*WHAT YOU NEED TO DO*
Please restate word for word the lines from the top of the entries through the line that contains "yellow mivuviten |", and do not include any pictures.

*RECORDED DATA*
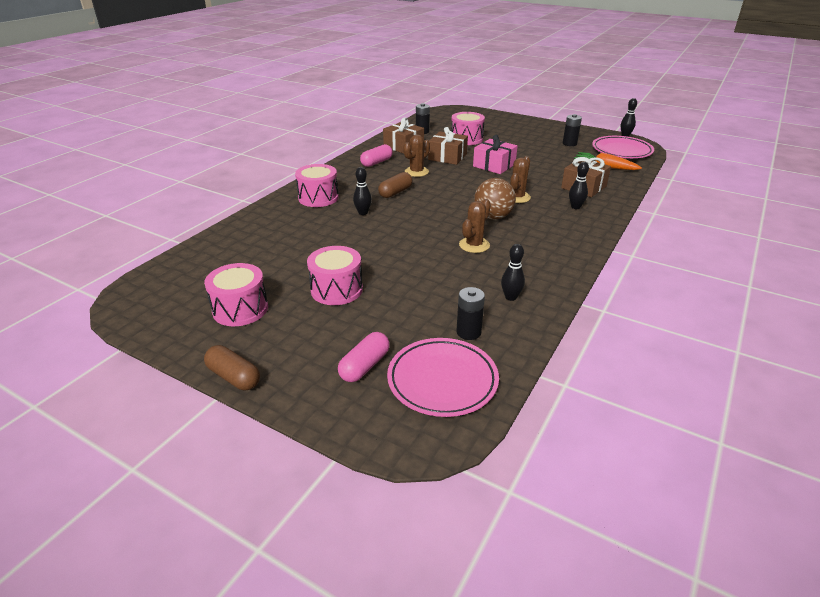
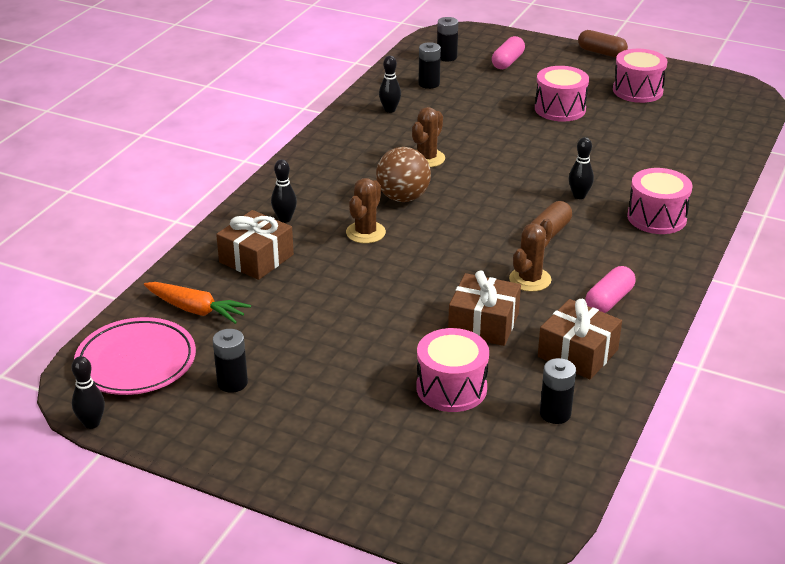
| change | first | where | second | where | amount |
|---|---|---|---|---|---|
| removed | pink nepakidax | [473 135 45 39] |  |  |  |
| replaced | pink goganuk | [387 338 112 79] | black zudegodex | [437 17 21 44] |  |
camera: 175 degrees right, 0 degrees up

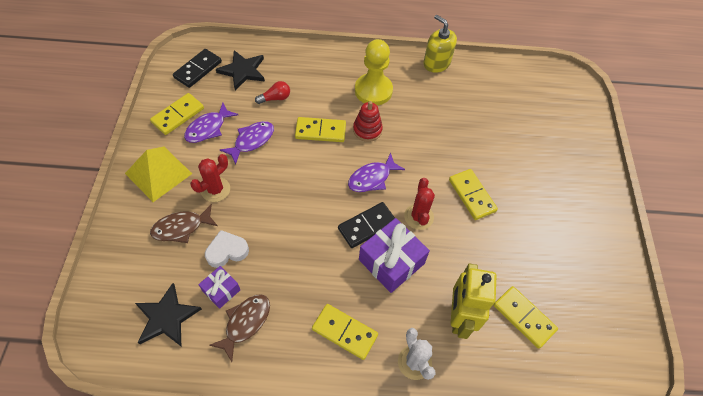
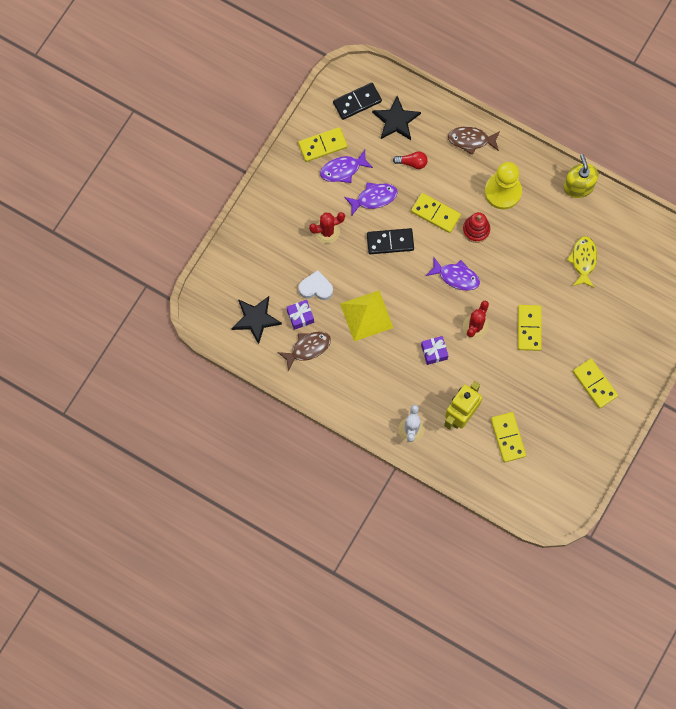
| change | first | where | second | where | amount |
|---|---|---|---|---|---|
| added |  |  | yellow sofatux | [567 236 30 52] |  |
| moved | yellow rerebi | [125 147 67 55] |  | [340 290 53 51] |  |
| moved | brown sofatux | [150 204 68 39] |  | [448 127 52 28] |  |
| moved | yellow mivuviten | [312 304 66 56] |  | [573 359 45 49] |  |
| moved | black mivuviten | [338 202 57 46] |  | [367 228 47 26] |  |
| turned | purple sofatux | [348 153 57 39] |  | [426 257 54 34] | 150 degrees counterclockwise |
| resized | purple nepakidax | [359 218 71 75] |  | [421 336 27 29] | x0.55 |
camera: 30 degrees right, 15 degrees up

*RESPONSE FOR THIS EXERCISE*
| change | first | where | second | where | amount |
|---|---|---|---|---|---|
| removed | pink nepakidax | [473 135 45 39] |  |  |  |
| replaced | pink goganuk | [387 338 112 79] | black zudegodex | [437 17 21 44] |  |
camera: 175 degrees right, 0 degrees up

| change | first | where | second | where | amount |
|---|---|---|---|---|---|
| added |  |  | yellow sofatux | [567 236 30 52] |  |
| moved | yellow rerebi | [125 147 67 55] |  | [340 290 53 51] |  |
| moved | brown sofatux | [150 204 68 39] |  | [448 127 52 28] |  |
| moved | yellow mivuviten | [312 304 66 56] |  | [573 359 45 49] |  |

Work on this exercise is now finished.